What you will do: Each entry must appear again exactly as it does in the source.

Input material:
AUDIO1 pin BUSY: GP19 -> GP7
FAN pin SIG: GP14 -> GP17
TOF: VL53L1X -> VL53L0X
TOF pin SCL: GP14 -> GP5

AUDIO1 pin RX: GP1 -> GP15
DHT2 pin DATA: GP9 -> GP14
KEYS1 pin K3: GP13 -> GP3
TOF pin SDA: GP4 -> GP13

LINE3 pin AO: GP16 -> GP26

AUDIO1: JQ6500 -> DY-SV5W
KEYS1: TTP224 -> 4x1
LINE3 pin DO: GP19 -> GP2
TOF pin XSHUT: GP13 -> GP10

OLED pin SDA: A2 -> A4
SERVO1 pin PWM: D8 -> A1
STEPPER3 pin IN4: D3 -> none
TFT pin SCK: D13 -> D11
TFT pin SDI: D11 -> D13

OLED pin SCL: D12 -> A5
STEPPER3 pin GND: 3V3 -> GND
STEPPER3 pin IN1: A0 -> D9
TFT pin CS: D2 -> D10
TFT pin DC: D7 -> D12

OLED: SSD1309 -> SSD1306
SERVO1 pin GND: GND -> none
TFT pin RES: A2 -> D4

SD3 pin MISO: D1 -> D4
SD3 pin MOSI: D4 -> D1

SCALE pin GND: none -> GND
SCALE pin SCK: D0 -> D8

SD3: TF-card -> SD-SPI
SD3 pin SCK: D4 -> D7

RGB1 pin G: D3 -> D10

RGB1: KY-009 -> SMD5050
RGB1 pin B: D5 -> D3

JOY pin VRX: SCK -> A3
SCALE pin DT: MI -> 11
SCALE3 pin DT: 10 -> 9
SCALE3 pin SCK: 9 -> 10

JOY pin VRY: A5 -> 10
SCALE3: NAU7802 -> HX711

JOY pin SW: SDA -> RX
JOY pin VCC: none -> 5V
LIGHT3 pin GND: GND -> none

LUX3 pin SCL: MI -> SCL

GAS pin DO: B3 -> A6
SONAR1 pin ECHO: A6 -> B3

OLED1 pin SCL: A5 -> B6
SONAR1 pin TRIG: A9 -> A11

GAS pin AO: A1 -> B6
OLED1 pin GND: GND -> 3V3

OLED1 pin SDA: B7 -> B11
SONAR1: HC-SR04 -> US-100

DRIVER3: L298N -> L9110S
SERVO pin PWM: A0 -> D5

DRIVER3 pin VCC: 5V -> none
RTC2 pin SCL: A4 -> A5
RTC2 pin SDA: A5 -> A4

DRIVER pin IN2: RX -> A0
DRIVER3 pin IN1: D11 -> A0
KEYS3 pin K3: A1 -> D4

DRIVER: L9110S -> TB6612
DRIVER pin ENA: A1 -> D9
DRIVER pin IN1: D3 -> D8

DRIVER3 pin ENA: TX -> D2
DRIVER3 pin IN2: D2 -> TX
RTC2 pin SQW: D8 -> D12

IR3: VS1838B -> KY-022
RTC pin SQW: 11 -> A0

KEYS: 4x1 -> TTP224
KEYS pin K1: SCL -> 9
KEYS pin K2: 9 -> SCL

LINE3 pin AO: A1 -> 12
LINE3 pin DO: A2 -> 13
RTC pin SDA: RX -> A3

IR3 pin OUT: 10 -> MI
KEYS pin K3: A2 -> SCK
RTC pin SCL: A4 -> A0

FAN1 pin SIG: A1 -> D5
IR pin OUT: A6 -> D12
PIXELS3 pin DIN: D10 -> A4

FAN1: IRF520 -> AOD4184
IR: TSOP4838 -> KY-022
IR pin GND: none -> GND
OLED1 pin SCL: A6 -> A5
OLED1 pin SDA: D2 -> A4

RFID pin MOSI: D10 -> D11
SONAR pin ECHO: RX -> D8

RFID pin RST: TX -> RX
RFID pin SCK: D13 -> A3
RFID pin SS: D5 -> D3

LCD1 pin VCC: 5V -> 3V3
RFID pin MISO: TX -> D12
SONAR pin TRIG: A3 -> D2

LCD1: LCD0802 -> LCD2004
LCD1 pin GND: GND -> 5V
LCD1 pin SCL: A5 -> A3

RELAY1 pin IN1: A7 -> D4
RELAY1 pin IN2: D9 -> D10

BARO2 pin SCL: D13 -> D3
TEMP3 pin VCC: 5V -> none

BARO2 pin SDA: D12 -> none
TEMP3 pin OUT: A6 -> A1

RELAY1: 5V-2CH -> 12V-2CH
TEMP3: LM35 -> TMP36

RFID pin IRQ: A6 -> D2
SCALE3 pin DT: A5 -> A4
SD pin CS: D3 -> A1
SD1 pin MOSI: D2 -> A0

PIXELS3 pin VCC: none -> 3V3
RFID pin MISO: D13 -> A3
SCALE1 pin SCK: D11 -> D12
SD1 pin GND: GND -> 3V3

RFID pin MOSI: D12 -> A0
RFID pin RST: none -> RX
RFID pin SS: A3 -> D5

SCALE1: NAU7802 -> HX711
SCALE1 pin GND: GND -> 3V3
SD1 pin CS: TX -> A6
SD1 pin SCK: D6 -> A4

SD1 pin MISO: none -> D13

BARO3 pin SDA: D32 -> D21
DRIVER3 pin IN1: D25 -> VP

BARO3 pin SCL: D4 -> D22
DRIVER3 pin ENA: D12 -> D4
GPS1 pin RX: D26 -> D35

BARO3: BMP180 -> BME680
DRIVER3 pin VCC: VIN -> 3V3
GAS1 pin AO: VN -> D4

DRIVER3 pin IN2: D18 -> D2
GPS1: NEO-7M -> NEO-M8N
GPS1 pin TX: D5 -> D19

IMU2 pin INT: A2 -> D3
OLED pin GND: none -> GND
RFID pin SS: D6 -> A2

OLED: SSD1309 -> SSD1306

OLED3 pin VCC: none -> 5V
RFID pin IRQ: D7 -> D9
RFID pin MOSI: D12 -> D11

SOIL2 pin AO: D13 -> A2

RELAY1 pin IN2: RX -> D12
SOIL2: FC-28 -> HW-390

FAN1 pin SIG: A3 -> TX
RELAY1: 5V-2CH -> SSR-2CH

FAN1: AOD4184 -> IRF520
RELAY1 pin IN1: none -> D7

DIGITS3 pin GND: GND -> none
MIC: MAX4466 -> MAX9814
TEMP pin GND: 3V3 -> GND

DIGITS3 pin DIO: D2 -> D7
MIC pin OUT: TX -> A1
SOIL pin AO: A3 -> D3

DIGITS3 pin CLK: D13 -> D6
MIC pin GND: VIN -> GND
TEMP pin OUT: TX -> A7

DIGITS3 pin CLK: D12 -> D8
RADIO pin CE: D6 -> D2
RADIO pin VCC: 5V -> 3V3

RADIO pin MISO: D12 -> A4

Solution to the problem:
AUDIO1 pin BUSY: GP19 -> GP7
FAN pin SIG: GP14 -> GP17
TOF: VL53L1X -> VL53L0X
TOF pin SCL: GP14 -> GP5

AUDIO1 pin RX: GP1 -> GP15
DHT2 pin DATA: GP9 -> GP14
KEYS1 pin K3: GP13 -> GP3
TOF pin SDA: GP4 -> GP13

LINE3 pin AO: GP16 -> GP26

AUDIO1: JQ6500 -> DY-SV5W
KEYS1: TTP224 -> 4x1
LINE3 pin DO: GP19 -> GP2
TOF pin XSHUT: GP13 -> GP10

OLED pin SDA: A2 -> A4
SERVO1 pin PWM: D8 -> A1
STEPPER3 pin IN4: D3 -> none
TFT pin SCK: D13 -> D11
TFT pin SDI: D11 -> D13

OLED pin SCL: D12 -> A5
STEPPER3 pin GND: 3V3 -> GND
STEPPER3 pin IN1: A0 -> D9
TFT pin CS: D2 -> D10
TFT pin DC: D7 -> D12

OLED: SSD1309 -> SSD1306
SERVO1 pin GND: GND -> none
TFT pin RES: A2 -> D4

SD3 pin MISO: D1 -> D4
SD3 pin MOSI: D4 -> D1

SCALE pin GND: none -> GND
SCALE pin SCK: D0 -> D8

SD3: TF-card -> SD-SPI
SD3 pin SCK: D4 -> D7

RGB1 pin G: D3 -> D10

RGB1: KY-009 -> SMD5050
RGB1 pin B: D5 -> D3

JOY pin VRX: SCK -> A3
SCALE pin DT: MI -> 11
SCALE3 pin DT: 10 -> 9
SCALE3 pin SCK: 9 -> 10

JOY pin VRY: A5 -> 10
SCALE3: NAU7802 -> HX711

JOY pin SW: SDA -> RX
JOY pin VCC: none -> 5V
LIGHT3 pin GND: GND -> none

LUX3 pin SCL: MI -> SCL

GAS pin DO: B3 -> A6
SONAR1 pin ECHO: A6 -> B3

OLED1 pin SCL: A5 -> B6
SONAR1 pin TRIG: A9 -> A11

GAS pin AO: A1 -> B6
OLED1 pin GND: GND -> 3V3

OLED1 pin SDA: B7 -> B11
SONAR1: HC-SR04 -> US-100

DRIVER3: L298N -> L9110S
SERVO pin PWM: A0 -> D5

DRIVER3 pin VCC: 5V -> none
RTC2 pin SCL: A4 -> A5
RTC2 pin SDA: A5 -> A4

DRIVER pin IN2: RX -> A0
DRIVER3 pin IN1: D11 -> A0
KEYS3 pin K3: A1 -> D4

DRIVER: L9110S -> TB6612
DRIVER pin ENA: A1 -> D9
DRIVER pin IN1: D3 -> D8

DRIVER3 pin ENA: TX -> D2
DRIVER3 pin IN2: D2 -> TX
RTC2 pin SQW: D8 -> D12

IR3: VS1838B -> KY-022
RTC pin SQW: 11 -> A0

KEYS: 4x1 -> TTP224
KEYS pin K1: SCL -> 9
KEYS pin K2: 9 -> SCL

LINE3 pin AO: A1 -> 12
LINE3 pin DO: A2 -> 13
RTC pin SDA: RX -> A3

IR3 pin OUT: 10 -> MI
KEYS pin K3: A2 -> SCK
RTC pin SCL: A4 -> A0

FAN1 pin SIG: A1 -> D5
IR pin OUT: A6 -> D12
PIXELS3 pin DIN: D10 -> A4

FAN1: IRF520 -> AOD4184
IR: TSOP4838 -> KY-022
IR pin GND: none -> GND
OLED1 pin SCL: A6 -> A5
OLED1 pin SDA: D2 -> A4

RFID pin MOSI: D10 -> D11
SONAR pin ECHO: RX -> D8

RFID pin RST: TX -> RX
RFID pin SCK: D13 -> A3
RFID pin SS: D5 -> D3

LCD1 pin VCC: 5V -> 3V3
RFID pin MISO: TX -> D12
SONAR pin TRIG: A3 -> D2

LCD1: LCD0802 -> LCD2004
LCD1 pin GND: GND -> 5V
LCD1 pin SCL: A5 -> A3

RELAY1 pin IN1: A7 -> D4
RELAY1 pin IN2: D9 -> D10

BARO2 pin SCL: D13 -> D3
TEMP3 pin VCC: 5V -> none

BARO2 pin SDA: D12 -> none
TEMP3 pin OUT: A6 -> A1

RELAY1: 5V-2CH -> 12V-2CH
TEMP3: LM35 -> TMP36

RFID pin IRQ: A6 -> D2
SCALE3 pin DT: A5 -> A4
SD pin CS: D3 -> A1
SD1 pin MOSI: D2 -> A0

PIXELS3 pin VCC: none -> 3V3
RFID pin MISO: D13 -> A3
SCALE1 pin SCK: D11 -> D12
SD1 pin GND: GND -> 3V3

RFID pin MOSI: D12 -> A0
RFID pin RST: none -> RX
RFID pin SS: A3 -> D5

SCALE1: NAU7802 -> HX711
SCALE1 pin GND: GND -> 3V3
SD1 pin CS: TX -> A6
SD1 pin SCK: D6 -> A4

SD1 pin MISO: none -> D13

BARO3 pin SDA: D32 -> D21
DRIVER3 pin IN1: D25 -> VP

BARO3 pin SCL: D4 -> D22
DRIVER3 pin ENA: D12 -> D4
GPS1 pin RX: D26 -> D35

BARO3: BMP180 -> BME680
DRIVER3 pin VCC: VIN -> 3V3
GAS1 pin AO: VN -> D4

DRIVER3 pin IN2: D18 -> D2
GPS1: NEO-7M -> NEO-M8N
GPS1 pin TX: D5 -> D19

IMU2 pin INT: A2 -> D3
OLED pin GND: none -> GND
RFID pin SS: D6 -> A2

OLED: SSD1309 -> SSD1306

OLED3 pin VCC: none -> 5V
RFID pin IRQ: D7 -> D9
RFID pin MOSI: D12 -> D11

SOIL2 pin AO: D13 -> A2

RELAY1 pin IN2: RX -> D12
SOIL2: FC-28 -> HW-390

FAN1 pin SIG: A3 -> TX
RELAY1: 5V-2CH -> SSR-2CH

FAN1: AOD4184 -> IRF520
RELAY1 pin IN1: none -> D7

DIGITS3 pin GND: GND -> none
MIC: MAX4466 -> MAX9814
TEMP pin GND: 3V3 -> GND

DIGITS3 pin DIO: D2 -> D7
MIC pin OUT: TX -> A1
SOIL pin AO: A3 -> D3

DIGITS3 pin CLK: D13 -> D6
MIC pin GND: VIN -> GND
TEMP pin OUT: TX -> A7

DIGITS3 pin CLK: D12 -> D8
RADIO pin CE: D6 -> D2
RADIO pin VCC: 5V -> 3V3

RADIO pin MISO: D12 -> A4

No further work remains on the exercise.